### Task goal
Can you switch every "counterclockwise" in the records below to "anticlockwise" and leave everything else in each line unchanged?

====================

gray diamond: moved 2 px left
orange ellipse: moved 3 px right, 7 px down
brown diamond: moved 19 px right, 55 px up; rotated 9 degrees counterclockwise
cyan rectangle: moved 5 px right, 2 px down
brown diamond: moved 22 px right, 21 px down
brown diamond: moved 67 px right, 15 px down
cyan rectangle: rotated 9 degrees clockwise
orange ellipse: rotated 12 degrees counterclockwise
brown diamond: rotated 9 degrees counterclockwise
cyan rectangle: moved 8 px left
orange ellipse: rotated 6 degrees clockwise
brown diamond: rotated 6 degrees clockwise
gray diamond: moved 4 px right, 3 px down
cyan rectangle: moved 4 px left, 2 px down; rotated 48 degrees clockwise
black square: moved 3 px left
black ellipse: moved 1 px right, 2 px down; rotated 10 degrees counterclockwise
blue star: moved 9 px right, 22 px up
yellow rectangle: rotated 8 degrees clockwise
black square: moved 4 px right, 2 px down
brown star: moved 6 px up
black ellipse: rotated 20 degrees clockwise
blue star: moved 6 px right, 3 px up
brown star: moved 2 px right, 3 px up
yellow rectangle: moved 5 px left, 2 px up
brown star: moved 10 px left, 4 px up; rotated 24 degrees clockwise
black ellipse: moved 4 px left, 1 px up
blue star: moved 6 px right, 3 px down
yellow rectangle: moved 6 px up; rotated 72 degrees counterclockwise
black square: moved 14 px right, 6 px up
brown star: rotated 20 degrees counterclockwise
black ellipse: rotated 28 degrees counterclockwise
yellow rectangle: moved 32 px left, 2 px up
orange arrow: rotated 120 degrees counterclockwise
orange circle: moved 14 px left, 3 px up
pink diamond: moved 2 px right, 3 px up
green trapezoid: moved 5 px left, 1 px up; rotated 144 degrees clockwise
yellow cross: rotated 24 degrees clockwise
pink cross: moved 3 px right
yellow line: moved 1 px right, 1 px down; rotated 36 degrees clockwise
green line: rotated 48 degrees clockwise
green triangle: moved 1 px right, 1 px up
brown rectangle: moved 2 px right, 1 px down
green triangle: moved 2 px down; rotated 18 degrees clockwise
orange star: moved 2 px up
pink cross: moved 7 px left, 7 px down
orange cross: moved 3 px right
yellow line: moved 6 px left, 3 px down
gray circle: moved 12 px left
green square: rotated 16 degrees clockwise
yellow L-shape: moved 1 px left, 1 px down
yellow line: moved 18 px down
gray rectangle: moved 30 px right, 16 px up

====================

### Answer to this problem
gray diamond: moved 2 px left
orange ellipse: moved 3 px right, 7 px down
brown diamond: moved 19 px right, 55 px up; rotated 9 degrees anticlockwise
cyan rectangle: moved 5 px right, 2 px down
brown diamond: moved 22 px right, 21 px down
brown diamond: moved 67 px right, 15 px down
cyan rectangle: rotated 9 degrees clockwise
orange ellipse: rotated 12 degrees anticlockwise
brown diamond: rotated 9 degrees anticlockwise
cyan rectangle: moved 8 px left
orange ellipse: rotated 6 degrees clockwise
brown diamond: rotated 6 degrees clockwise
gray diamond: moved 4 px right, 3 px down
cyan rectangle: moved 4 px left, 2 px down; rotated 48 degrees clockwise
black square: moved 3 px left
black ellipse: moved 1 px right, 2 px down; rotated 10 degrees anticlockwise
blue star: moved 9 px right, 22 px up
yellow rectangle: rotated 8 degrees clockwise
black square: moved 4 px right, 2 px down
brown star: moved 6 px up
black ellipse: rotated 20 degrees clockwise
blue star: moved 6 px right, 3 px up
brown star: moved 2 px right, 3 px up
yellow rectangle: moved 5 px left, 2 px up
brown star: moved 10 px left, 4 px up; rotated 24 degrees clockwise
black ellipse: moved 4 px left, 1 px up
blue star: moved 6 px right, 3 px down
yellow rectangle: moved 6 px up; rotated 72 degrees anticlockwise
black square: moved 14 px right, 6 px up
brown star: rotated 20 degrees anticlockwise
black ellipse: rotated 28 degrees anticlockwise
yellow rectangle: moved 32 px left, 2 px up
orange arrow: rotated 120 degrees anticlockwise
orange circle: moved 14 px left, 3 px up
pink diamond: moved 2 px right, 3 px up
green trapezoid: moved 5 px left, 1 px up; rotated 144 degrees clockwise
yellow cross: rotated 24 degrees clockwise
pink cross: moved 3 px right
yellow line: moved 1 px right, 1 px down; rotated 36 degrees clockwise
green line: rotated 48 degrees clockwise
green triangle: moved 1 px right, 1 px up
brown rectangle: moved 2 px right, 1 px down
green triangle: moved 2 px down; rotated 18 degrees clockwise
orange star: moved 2 px up
pink cross: moved 7 px left, 7 px down
orange cross: moved 3 px right
yellow line: moved 6 px left, 3 px down
gray circle: moved 12 px left
green square: rotated 16 degrees clockwise
yellow L-shape: moved 1 px left, 1 px down
yellow line: moved 18 px down
gray rectangle: moved 30 px right, 16 px up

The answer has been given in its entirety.